◆ **WHAT THE TASK ASKS**
Please copy, exactly as they appear below, the lines from the one containing "D1: LED blue" through the one containing "S3: button (GND, X0) -> switch (GND, X0)".

◆ **LISTED RECORDS**
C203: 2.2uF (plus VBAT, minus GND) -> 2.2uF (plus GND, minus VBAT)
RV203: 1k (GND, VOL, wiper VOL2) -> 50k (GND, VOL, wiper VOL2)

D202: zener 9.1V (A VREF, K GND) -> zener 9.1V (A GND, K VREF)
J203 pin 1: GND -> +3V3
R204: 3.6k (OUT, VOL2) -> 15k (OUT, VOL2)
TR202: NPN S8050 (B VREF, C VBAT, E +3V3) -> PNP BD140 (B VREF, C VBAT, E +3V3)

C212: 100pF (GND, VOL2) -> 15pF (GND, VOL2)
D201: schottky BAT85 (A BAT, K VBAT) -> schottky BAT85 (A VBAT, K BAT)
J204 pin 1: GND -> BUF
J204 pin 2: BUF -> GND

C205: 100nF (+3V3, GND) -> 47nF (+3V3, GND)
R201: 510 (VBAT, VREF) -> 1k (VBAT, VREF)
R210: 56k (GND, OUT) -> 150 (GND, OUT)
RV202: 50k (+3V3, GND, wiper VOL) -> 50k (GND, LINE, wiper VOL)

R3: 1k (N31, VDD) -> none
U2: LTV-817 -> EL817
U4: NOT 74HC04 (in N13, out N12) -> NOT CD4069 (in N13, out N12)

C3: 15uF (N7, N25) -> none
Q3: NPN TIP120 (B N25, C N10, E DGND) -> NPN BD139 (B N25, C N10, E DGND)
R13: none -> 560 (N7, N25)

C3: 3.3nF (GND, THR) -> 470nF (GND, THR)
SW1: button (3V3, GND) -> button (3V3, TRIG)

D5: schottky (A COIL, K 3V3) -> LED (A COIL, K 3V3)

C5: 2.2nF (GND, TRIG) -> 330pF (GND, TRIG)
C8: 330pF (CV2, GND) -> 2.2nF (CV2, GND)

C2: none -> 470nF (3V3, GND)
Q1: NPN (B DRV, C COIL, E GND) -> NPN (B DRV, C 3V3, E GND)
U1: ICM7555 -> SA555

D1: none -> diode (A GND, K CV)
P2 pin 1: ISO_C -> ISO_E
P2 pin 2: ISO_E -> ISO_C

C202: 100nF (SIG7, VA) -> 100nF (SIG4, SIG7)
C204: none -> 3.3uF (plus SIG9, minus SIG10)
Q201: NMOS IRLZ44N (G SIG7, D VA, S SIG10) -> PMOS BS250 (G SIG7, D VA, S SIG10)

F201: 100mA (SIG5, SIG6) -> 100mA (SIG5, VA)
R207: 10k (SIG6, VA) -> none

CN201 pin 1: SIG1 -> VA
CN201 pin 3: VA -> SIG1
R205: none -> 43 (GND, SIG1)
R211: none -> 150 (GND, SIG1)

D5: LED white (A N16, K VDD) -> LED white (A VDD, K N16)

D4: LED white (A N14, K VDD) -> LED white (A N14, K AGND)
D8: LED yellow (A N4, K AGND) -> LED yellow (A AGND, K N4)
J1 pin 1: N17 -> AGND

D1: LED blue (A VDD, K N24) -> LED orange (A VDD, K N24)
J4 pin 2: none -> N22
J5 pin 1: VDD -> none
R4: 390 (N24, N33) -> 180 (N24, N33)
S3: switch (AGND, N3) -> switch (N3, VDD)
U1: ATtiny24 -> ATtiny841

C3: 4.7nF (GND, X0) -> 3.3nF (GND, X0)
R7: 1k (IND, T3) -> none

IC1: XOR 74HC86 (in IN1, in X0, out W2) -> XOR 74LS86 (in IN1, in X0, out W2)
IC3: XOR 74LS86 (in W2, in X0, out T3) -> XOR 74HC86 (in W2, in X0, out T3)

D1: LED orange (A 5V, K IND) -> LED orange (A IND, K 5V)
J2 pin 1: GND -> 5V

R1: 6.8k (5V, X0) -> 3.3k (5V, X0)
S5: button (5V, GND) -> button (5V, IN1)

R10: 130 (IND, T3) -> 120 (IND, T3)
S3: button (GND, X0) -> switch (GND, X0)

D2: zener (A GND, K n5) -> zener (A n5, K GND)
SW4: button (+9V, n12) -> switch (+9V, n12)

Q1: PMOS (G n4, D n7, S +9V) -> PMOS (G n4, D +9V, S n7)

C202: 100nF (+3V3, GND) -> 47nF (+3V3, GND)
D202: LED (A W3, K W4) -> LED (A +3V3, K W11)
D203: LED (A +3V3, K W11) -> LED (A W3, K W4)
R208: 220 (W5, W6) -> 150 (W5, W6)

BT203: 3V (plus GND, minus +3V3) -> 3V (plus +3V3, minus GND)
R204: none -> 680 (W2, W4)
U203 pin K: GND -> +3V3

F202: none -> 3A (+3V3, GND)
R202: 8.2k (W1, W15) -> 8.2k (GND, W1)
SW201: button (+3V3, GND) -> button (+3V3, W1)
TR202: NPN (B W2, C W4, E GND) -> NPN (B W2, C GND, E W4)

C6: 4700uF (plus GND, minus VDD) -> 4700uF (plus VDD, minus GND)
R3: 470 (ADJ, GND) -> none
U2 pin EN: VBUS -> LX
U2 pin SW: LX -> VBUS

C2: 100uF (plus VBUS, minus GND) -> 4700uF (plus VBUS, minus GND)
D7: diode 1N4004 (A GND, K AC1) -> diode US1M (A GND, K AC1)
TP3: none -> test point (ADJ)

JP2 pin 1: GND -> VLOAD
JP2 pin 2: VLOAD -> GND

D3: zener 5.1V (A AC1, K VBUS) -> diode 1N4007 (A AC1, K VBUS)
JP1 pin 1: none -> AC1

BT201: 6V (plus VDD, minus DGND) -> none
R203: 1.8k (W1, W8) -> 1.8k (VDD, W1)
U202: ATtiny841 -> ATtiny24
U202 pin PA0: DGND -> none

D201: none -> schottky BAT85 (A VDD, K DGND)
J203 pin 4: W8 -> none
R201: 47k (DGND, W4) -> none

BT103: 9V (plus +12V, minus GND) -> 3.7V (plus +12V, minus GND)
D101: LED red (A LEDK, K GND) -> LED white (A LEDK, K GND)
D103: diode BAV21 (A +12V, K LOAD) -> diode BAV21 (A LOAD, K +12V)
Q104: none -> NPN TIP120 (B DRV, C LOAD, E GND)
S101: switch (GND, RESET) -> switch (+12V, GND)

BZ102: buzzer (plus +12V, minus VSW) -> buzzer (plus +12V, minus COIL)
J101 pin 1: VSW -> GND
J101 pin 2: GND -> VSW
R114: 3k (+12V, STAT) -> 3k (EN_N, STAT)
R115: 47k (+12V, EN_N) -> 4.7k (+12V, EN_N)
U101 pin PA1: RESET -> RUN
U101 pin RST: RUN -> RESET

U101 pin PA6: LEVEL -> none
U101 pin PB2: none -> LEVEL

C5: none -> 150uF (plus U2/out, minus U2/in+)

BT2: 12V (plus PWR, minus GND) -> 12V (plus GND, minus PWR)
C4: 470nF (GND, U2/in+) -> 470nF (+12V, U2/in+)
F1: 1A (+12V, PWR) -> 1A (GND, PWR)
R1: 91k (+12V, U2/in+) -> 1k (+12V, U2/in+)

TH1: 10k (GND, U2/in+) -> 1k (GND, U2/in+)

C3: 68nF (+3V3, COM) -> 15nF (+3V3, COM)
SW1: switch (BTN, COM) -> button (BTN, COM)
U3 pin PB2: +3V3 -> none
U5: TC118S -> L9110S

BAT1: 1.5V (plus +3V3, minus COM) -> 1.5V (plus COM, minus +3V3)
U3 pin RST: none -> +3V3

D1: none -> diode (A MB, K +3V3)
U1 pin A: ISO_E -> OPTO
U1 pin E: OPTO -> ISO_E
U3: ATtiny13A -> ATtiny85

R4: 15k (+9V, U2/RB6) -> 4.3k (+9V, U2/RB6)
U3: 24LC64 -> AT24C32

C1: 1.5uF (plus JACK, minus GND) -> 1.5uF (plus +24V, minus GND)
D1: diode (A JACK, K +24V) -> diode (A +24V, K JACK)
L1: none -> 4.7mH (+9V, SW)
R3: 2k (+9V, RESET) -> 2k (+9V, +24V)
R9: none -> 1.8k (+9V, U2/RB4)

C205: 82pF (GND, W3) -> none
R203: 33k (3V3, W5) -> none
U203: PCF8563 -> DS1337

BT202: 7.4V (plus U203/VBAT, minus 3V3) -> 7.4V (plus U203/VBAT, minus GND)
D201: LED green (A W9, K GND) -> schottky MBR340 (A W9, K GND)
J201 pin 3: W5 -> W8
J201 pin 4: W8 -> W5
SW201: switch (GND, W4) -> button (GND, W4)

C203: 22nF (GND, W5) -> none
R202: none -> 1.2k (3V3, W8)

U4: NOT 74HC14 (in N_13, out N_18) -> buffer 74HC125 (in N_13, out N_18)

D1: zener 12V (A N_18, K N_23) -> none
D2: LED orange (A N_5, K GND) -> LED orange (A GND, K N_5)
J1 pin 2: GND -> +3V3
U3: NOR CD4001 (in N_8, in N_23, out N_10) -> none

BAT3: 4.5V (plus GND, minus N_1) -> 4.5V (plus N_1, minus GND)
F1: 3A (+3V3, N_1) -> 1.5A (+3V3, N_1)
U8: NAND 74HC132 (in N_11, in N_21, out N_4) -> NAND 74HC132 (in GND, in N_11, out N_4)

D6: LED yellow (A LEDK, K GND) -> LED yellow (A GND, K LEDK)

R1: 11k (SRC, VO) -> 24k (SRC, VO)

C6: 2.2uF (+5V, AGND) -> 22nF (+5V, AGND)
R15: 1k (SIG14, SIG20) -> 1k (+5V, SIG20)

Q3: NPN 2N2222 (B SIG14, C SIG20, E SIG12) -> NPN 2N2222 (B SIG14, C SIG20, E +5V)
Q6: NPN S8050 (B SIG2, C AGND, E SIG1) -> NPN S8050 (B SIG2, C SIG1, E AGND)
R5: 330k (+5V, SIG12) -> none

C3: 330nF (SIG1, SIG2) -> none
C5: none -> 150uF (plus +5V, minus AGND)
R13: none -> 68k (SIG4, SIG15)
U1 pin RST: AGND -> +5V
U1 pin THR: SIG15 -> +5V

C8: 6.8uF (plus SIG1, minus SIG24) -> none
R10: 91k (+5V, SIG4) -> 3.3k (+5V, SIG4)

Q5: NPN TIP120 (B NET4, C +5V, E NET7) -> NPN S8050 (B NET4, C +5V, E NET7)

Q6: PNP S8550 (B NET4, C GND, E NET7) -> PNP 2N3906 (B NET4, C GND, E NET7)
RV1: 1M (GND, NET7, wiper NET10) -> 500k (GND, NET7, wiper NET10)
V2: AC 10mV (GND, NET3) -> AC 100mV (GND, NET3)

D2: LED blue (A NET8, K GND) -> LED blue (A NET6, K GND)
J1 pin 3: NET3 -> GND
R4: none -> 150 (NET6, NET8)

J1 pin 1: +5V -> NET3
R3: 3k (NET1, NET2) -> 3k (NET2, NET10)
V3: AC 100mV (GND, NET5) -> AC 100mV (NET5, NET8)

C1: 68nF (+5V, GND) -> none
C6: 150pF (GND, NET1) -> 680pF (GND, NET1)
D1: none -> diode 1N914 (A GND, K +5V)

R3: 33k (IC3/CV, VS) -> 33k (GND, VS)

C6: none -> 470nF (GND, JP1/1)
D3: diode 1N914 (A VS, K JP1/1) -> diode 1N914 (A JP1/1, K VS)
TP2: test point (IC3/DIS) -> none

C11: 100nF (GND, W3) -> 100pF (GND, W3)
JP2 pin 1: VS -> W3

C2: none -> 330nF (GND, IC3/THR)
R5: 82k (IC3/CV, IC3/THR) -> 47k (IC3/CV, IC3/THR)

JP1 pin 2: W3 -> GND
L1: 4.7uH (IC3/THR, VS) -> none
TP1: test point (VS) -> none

◆ **SOLUTION FOR THIS EXERCISE**
D1: LED blue (A VDD, K N24) -> LED orange (A VDD, K N24)
J4 pin 2: none -> N22
J5 pin 1: VDD -> none
R4: 390 (N24, N33) -> 180 (N24, N33)
S3: switch (AGND, N3) -> switch (N3, VDD)
U1: ATtiny24 -> ATtiny841

C3: 4.7nF (GND, X0) -> 3.3nF (GND, X0)
R7: 1k (IND, T3) -> none

IC1: XOR 74HC86 (in IN1, in X0, out W2) -> XOR 74LS86 (in IN1, in X0, out W2)
IC3: XOR 74LS86 (in W2, in X0, out T3) -> XOR 74HC86 (in W2, in X0, out T3)

D1: LED orange (A 5V, K IND) -> LED orange (A IND, K 5V)
J2 pin 1: GND -> 5V

R1: 6.8k (5V, X0) -> 3.3k (5V, X0)
S5: button (5V, GND) -> button (5V, IN1)

R10: 130 (IND, T3) -> 120 (IND, T3)
S3: button (GND, X0) -> switch (GND, X0)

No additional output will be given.